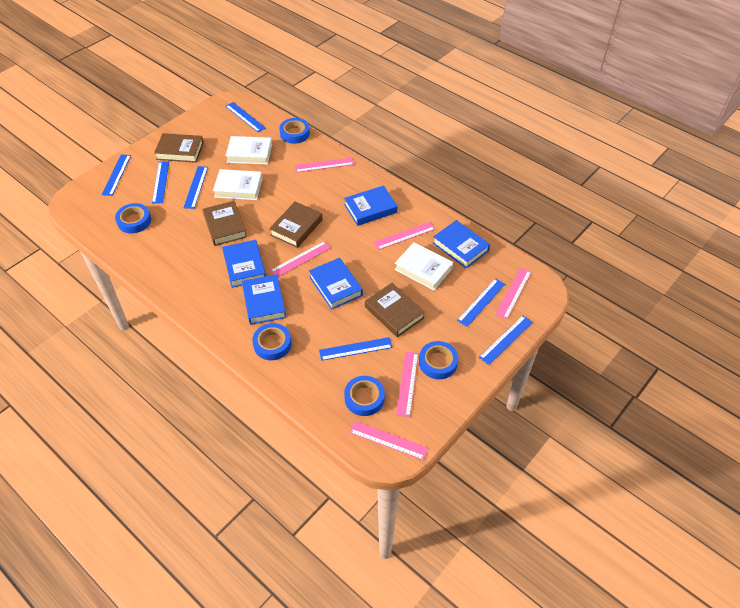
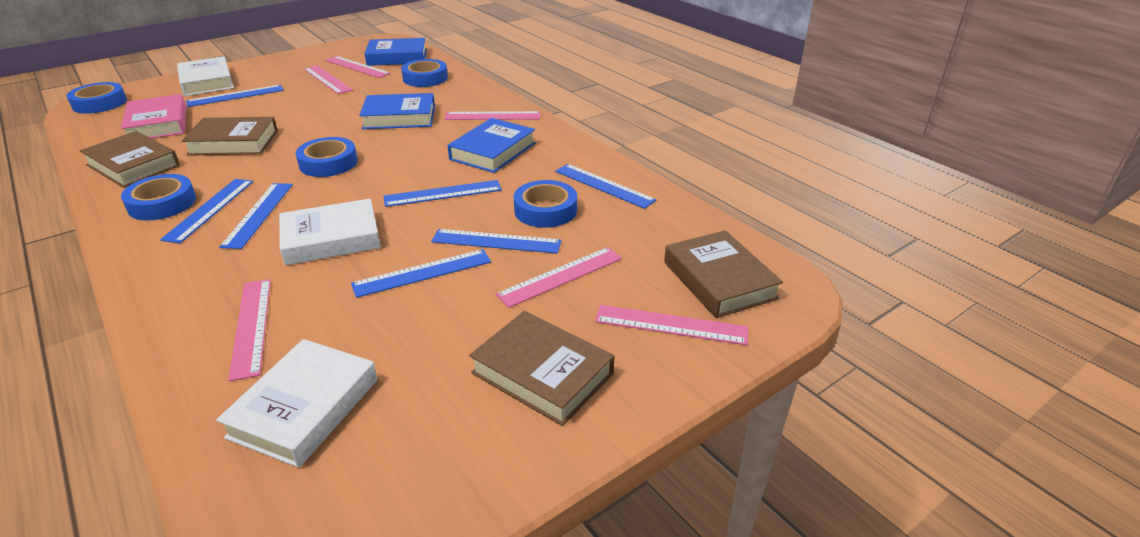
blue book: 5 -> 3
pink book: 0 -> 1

######

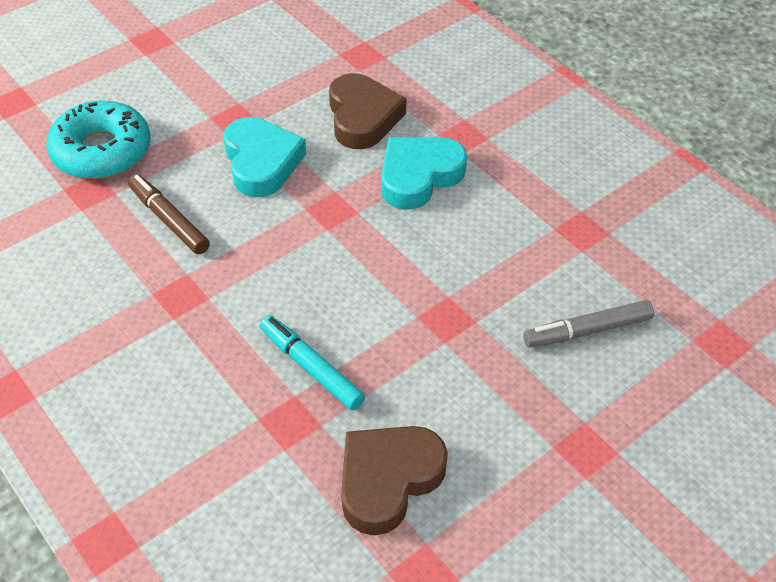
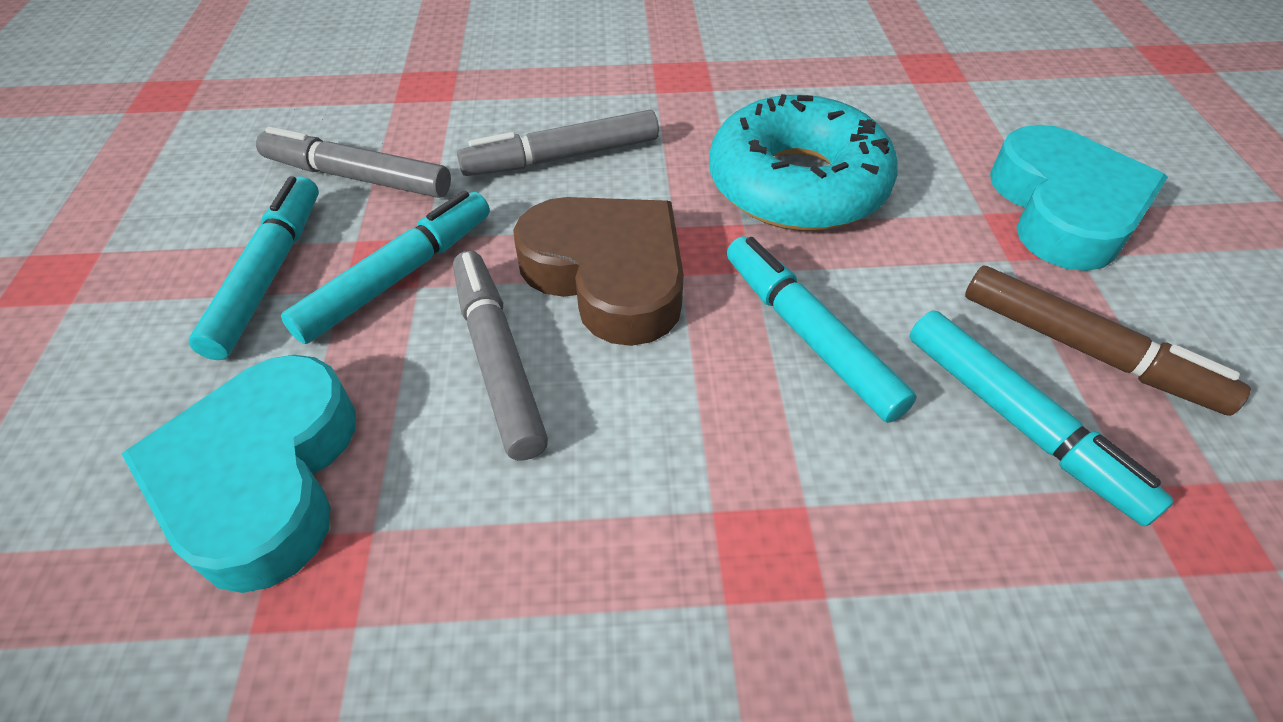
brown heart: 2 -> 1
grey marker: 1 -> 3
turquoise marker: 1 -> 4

######

__What to work on__:
Write out exactly the lines that fall from the line with "brown heart: 2 -> 1" to the line with "turquoise marker: 1 -> 4" in the records above, keeping both ends.

__Task result__:
brown heart: 2 -> 1
grey marker: 1 -> 3
turquoise marker: 1 -> 4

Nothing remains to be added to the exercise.